## Listing
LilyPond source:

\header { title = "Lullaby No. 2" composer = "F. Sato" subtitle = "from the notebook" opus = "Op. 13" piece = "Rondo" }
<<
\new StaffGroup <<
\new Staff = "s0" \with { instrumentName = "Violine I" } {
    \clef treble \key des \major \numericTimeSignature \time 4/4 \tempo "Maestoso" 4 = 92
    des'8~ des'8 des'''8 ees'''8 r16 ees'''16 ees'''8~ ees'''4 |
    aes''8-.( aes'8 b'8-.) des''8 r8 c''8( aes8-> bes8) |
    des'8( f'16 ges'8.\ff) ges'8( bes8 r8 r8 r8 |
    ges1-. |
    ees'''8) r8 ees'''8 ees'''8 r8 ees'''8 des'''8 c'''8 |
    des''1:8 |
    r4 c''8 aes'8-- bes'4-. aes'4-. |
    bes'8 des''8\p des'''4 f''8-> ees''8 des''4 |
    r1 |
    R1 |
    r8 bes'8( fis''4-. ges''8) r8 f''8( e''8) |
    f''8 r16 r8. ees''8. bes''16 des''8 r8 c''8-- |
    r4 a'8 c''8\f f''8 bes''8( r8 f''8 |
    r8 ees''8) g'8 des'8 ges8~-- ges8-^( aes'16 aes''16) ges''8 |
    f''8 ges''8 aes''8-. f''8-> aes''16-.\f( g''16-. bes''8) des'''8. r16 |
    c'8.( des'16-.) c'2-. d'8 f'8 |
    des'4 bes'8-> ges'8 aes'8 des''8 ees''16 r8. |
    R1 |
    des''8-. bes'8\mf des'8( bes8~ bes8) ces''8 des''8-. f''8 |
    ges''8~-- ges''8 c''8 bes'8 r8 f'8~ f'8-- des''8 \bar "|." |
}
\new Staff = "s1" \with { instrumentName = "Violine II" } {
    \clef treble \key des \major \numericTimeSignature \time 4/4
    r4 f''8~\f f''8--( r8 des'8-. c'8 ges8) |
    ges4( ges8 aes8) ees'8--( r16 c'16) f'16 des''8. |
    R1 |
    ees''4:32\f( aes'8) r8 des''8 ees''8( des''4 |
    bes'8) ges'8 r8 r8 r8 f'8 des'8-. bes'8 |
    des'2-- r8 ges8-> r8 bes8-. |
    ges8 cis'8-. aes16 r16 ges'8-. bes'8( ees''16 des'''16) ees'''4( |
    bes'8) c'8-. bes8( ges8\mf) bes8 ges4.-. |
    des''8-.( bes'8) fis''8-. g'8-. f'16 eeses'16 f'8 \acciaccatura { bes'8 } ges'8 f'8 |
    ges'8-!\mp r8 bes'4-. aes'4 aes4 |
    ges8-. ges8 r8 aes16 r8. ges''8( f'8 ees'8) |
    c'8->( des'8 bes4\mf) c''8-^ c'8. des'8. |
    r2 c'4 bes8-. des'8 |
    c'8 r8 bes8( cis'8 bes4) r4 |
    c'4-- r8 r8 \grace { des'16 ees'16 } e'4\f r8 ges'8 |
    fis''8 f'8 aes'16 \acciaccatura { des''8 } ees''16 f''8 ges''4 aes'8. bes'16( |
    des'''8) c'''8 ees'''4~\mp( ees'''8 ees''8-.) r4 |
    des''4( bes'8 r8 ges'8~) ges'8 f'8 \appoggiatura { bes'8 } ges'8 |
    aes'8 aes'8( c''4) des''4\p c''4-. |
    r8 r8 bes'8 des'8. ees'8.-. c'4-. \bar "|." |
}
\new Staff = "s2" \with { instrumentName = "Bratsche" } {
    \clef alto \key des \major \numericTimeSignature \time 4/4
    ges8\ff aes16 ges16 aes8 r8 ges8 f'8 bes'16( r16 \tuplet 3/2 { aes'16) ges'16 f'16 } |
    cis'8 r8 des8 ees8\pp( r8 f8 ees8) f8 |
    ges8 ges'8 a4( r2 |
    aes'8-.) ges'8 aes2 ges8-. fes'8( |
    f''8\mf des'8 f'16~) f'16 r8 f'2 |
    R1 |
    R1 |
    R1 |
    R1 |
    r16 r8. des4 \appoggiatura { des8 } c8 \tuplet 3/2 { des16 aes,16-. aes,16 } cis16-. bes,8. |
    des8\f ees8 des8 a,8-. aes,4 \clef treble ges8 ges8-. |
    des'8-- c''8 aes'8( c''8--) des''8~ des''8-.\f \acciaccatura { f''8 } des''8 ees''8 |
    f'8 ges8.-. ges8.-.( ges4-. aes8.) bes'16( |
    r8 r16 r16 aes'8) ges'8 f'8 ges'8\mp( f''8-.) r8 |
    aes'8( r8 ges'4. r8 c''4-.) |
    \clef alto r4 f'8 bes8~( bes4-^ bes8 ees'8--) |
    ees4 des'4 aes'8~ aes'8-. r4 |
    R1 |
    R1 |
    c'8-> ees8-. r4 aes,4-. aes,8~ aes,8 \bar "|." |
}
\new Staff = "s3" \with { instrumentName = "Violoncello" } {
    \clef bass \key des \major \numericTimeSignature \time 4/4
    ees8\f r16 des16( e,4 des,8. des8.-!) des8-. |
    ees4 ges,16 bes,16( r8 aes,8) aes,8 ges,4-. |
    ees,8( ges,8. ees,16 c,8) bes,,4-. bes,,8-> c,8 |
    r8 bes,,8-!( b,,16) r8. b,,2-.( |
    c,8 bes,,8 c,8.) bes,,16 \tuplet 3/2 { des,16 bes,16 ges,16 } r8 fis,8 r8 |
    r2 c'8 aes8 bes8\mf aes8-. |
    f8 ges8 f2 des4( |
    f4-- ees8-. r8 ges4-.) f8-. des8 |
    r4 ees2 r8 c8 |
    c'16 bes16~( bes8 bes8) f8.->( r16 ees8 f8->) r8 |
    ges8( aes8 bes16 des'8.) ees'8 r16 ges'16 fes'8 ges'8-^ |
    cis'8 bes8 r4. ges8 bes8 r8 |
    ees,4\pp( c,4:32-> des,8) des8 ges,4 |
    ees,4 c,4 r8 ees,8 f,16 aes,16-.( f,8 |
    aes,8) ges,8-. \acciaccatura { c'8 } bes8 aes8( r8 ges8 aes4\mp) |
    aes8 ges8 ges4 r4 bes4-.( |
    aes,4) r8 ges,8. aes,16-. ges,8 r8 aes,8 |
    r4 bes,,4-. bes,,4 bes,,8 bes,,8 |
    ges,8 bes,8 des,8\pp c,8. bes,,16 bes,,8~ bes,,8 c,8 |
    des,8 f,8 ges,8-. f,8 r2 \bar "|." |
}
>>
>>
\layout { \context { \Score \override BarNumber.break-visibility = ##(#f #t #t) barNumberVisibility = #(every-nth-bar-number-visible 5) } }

## What to do
Pull out each line of the listing above that contains the string "major". Case matters.

## Answer to this task
    \clef treble \key des \major \numericTimeSignature \time 4/4 \tempo "Maestoso" 4 = 92
    \clef treble \key des \major \numericTimeSignature \time 4/4
    \clef alto \key des \major \numericTimeSignature \time 4/4
    \clef bass \key des \major \numericTimeSignature \time 4/4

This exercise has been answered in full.